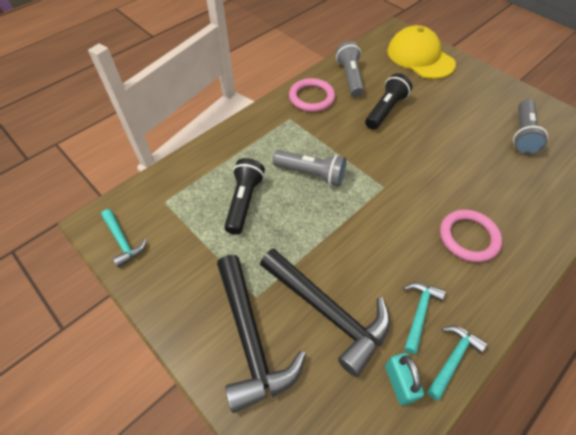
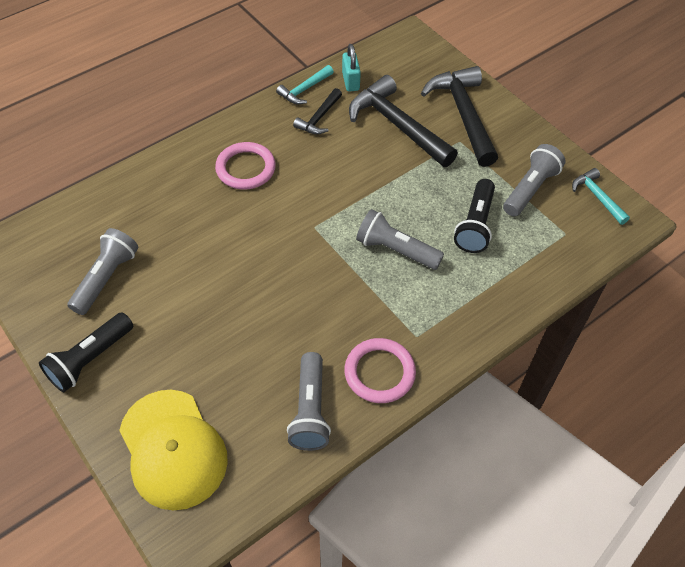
camera: 175 degrees left, 0 degrees up
(187, 243) = (530, 189): none -> grey flashlight
(385, 110) = (274, 337): black flashlight -> black flashlight (90, 359)
(419, 313) = (319, 118): turquoise hammer -> black hammer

───

▶ [EXERCISE OBJECTIVE]: The copy must match the listing above exactly, except that it holds no pictures.

▶ [SOLUTION TO THIS PROBLEM]:
camera: 175 degrees left, 0 degrees up
(187, 243) = (530, 189): none -> grey flashlight
(385, 110) = (274, 337): black flashlight -> black flashlight (90, 359)
(419, 313) = (319, 118): turquoise hammer -> black hammer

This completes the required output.